Before and after images
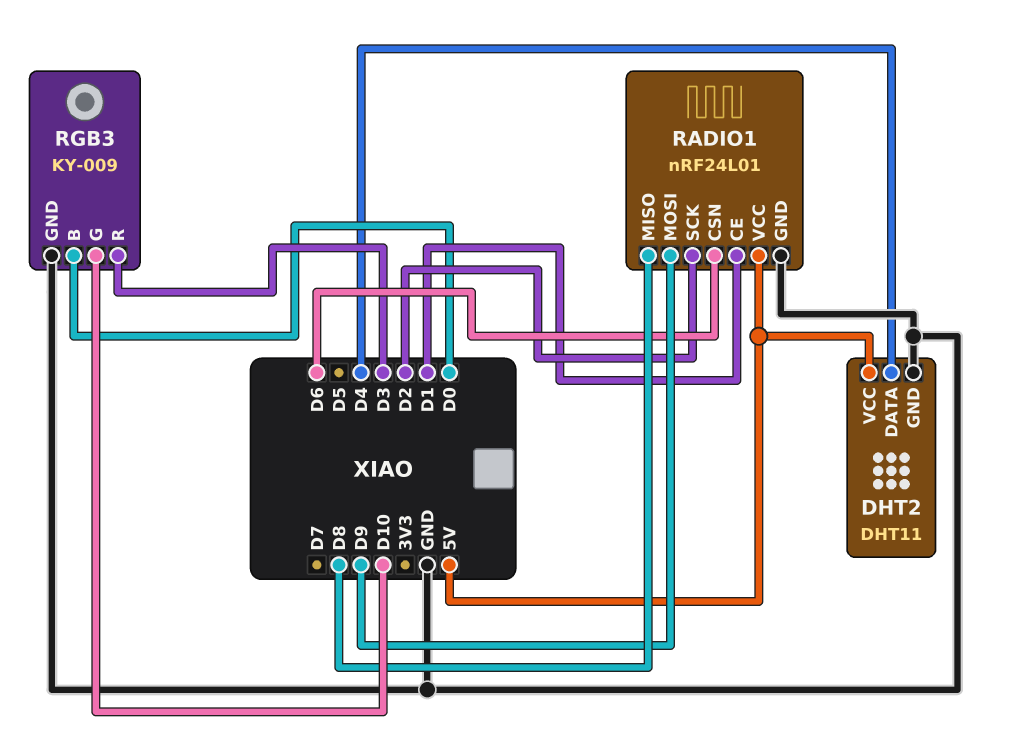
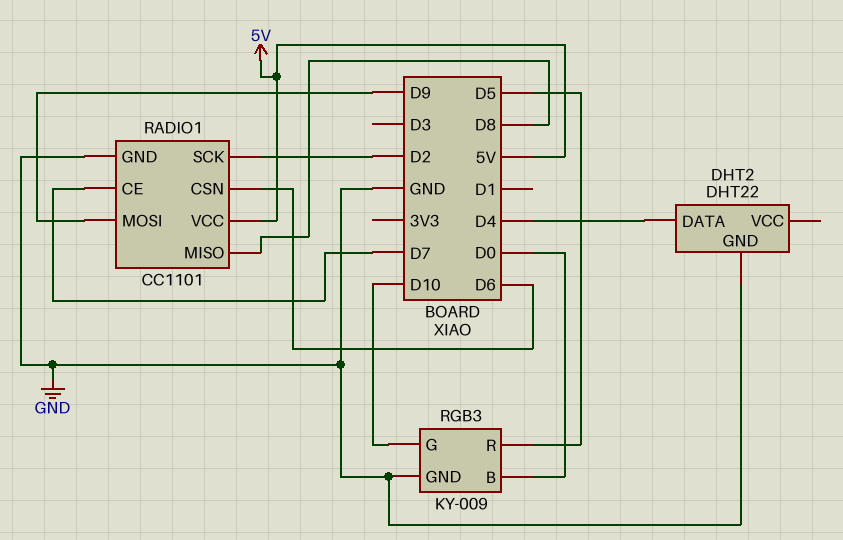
DHT2: DHT11 -> DHT22
DHT2 pin VCC: 5V -> none
RADIO1: nRF24L01 -> CC1101
RADIO1 pin CE: D1 -> D7
RGB3 pin R: D3 -> D5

Prompt
Retype every entry exactly as written. Leave the pictures out.

Result for this exercise
DHT2: DHT11 -> DHT22
DHT2 pin VCC: 5V -> none
RADIO1: nRF24L01 -> CC1101
RADIO1 pin CE: D1 -> D7
RGB3 pin R: D3 -> D5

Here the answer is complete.